[[ Data segment, beginning ]]

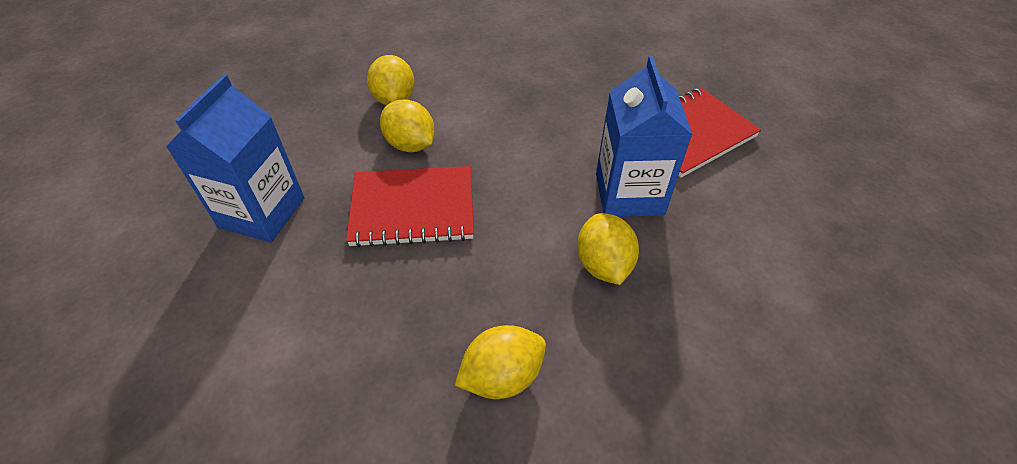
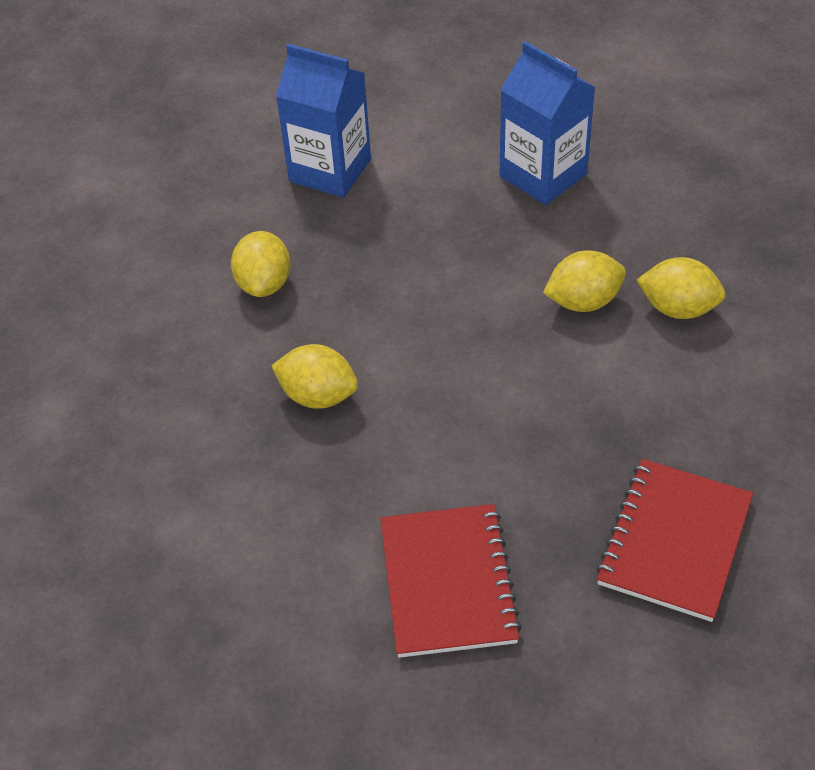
camera: 120 degrees right, 0 degrees up
red notebook [346,166,474,247] -> red notebook moved to [596,459,753,622]
blue carton [596,56,693,217] -> blue carton moved to [276,44,371,198]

[[ Data segment, end ]]

Directions for this task:
Repeat the data exactly in full, omitting its pictures.

Solved exercise:
camera: 120 degrees right, 0 degrees up
red notebook [346,166,474,247] -> red notebook moved to [596,459,753,622]
blue carton [596,56,693,217] -> blue carton moved to [276,44,371,198]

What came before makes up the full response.